● Work task
Print this span of the material below exactly: the line with "RADIO pin CSN: TX -> 9", the line with "SD pin SCK: A0 -> 12", and every line between them, but nothing else.

● Given records
Start of Block

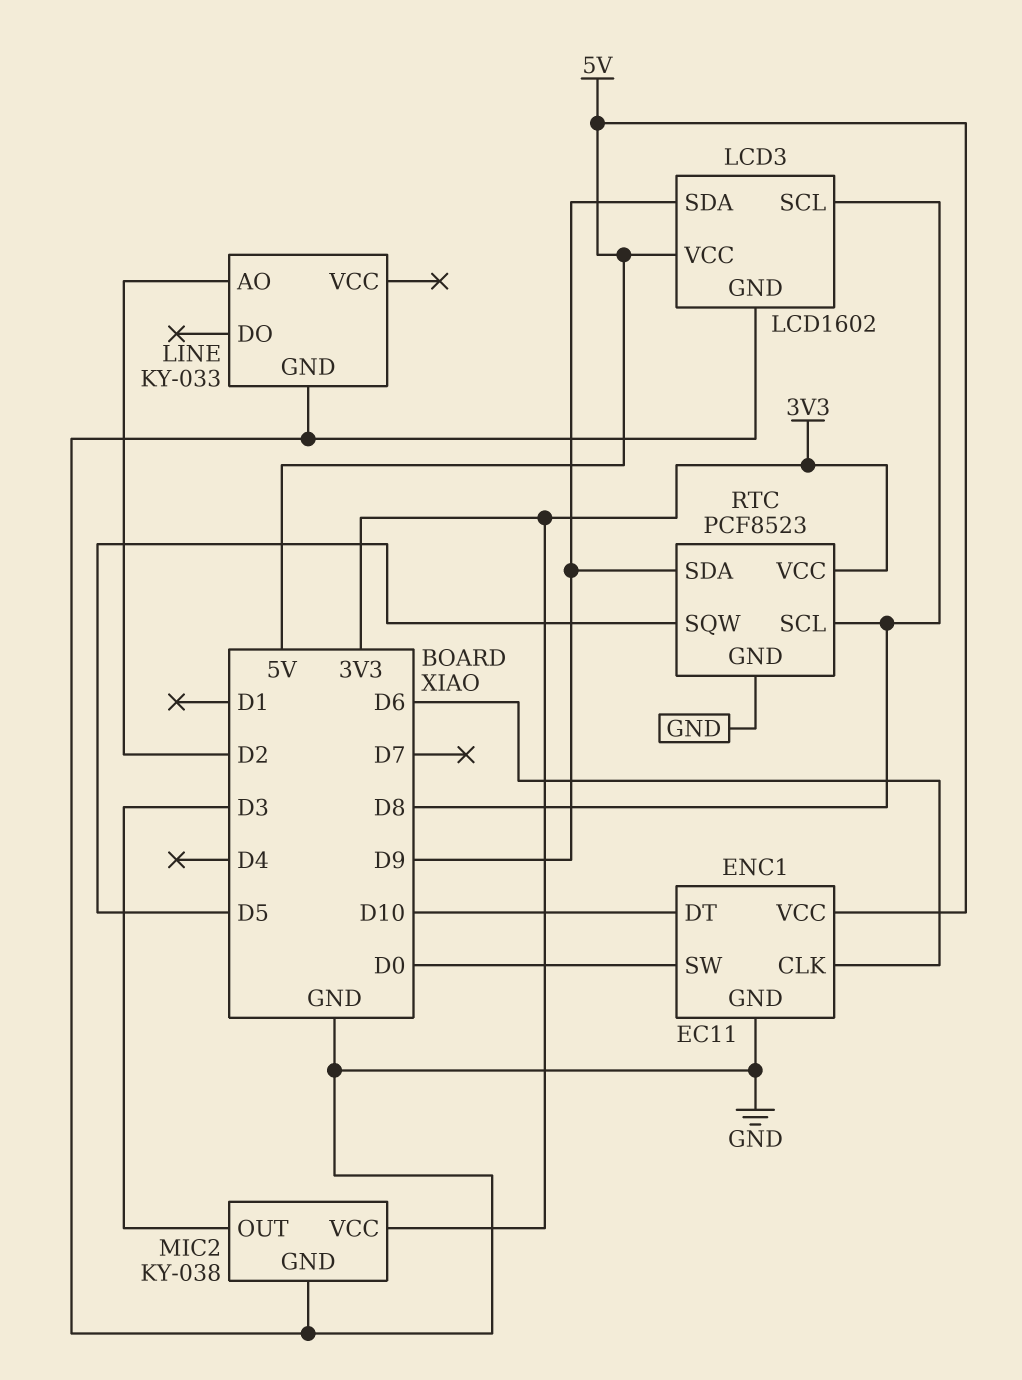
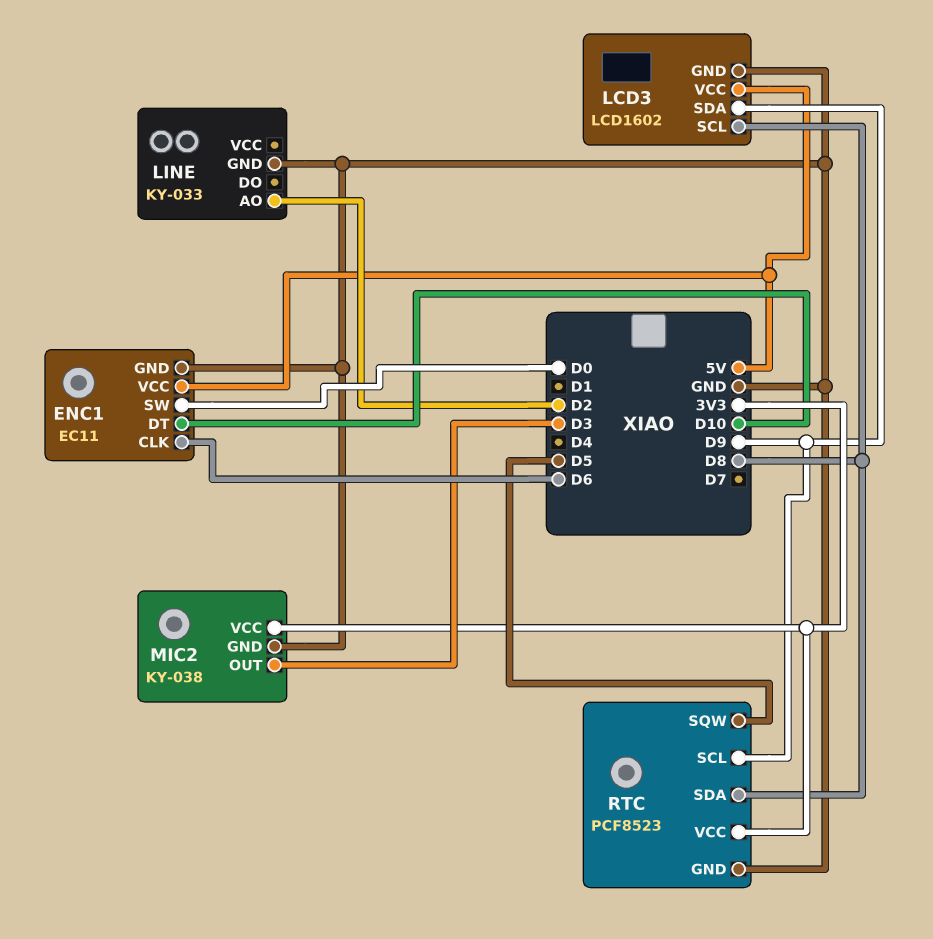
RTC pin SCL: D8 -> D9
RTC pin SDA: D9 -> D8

End of Block
Start of Block

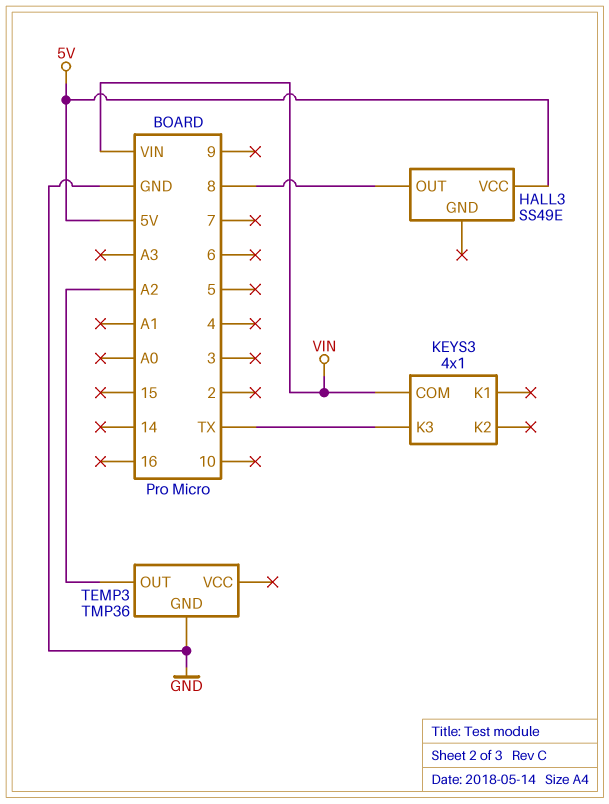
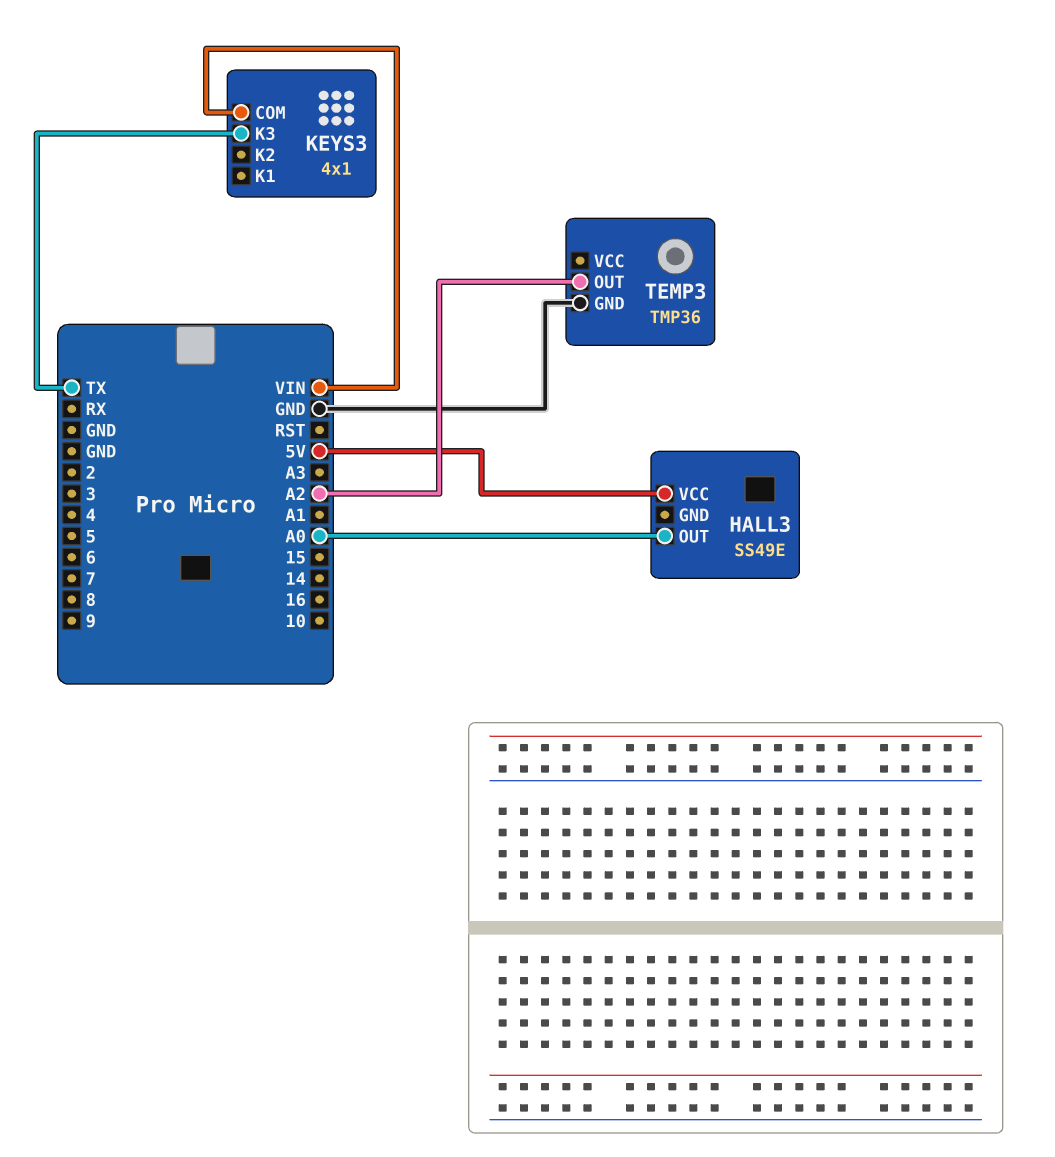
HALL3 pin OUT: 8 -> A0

End of Block
Start of Block

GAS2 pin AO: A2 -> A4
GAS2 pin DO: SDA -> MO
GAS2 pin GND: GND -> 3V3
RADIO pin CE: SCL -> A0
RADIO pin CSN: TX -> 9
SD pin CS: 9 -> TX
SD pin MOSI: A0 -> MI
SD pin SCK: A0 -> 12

End of Block

● Response box
RADIO pin CSN: TX -> 9
SD pin CS: 9 -> TX
SD pin MOSI: A0 -> MI
SD pin SCK: A0 -> 12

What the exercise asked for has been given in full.